__Exercise instructions__: Print every record below exactly as it stands, but leave out the pictures.

[Coordinate-based change listings]

= Beginning of Section =

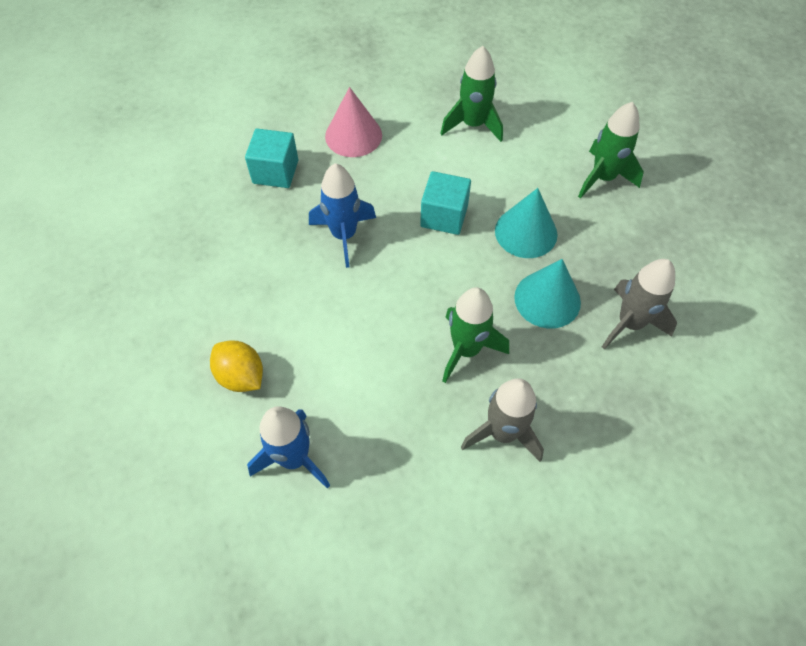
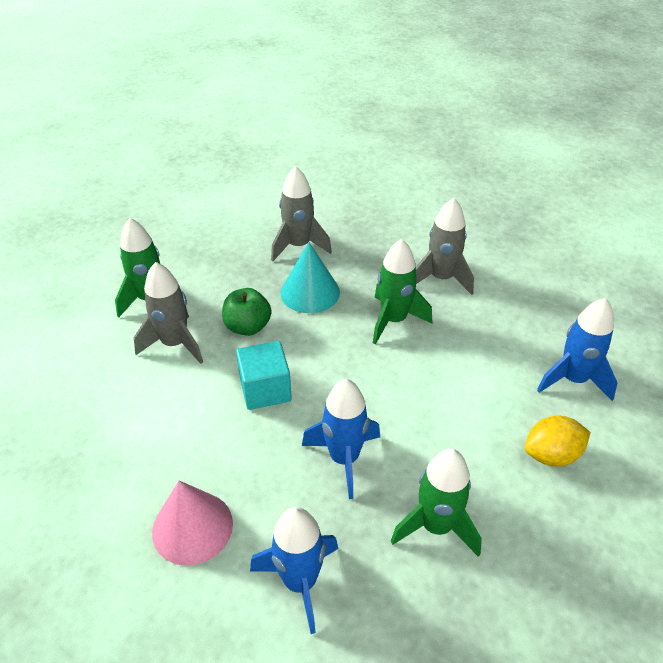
camera: 120 degrees left, 15 degrees down
(241, 376) = (551, 455): yellow lemon -> yellow lemon turned 60 degrees clockwise
(275, 172) = (300, 581): turquoise cube -> blue rocket
(473, 125) = (119, 418): green rocket -> green rocket (436, 526)
(526, 232) = (248, 327): turquoise cone -> green apple
(533, 177) = (175, 344): none -> grey rocket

= End of Section =

__Response to the exercise__:
camera: 120 degrees left, 15 degrees down
(241, 376) = (551, 455): yellow lemon -> yellow lemon turned 60 degrees clockwise
(275, 172) = (300, 581): turquoise cube -> blue rocket
(473, 125) = (119, 418): green rocket -> green rocket (436, 526)
(526, 232) = (248, 327): turquoise cone -> green apple
(533, 177) = (175, 344): none -> grey rocket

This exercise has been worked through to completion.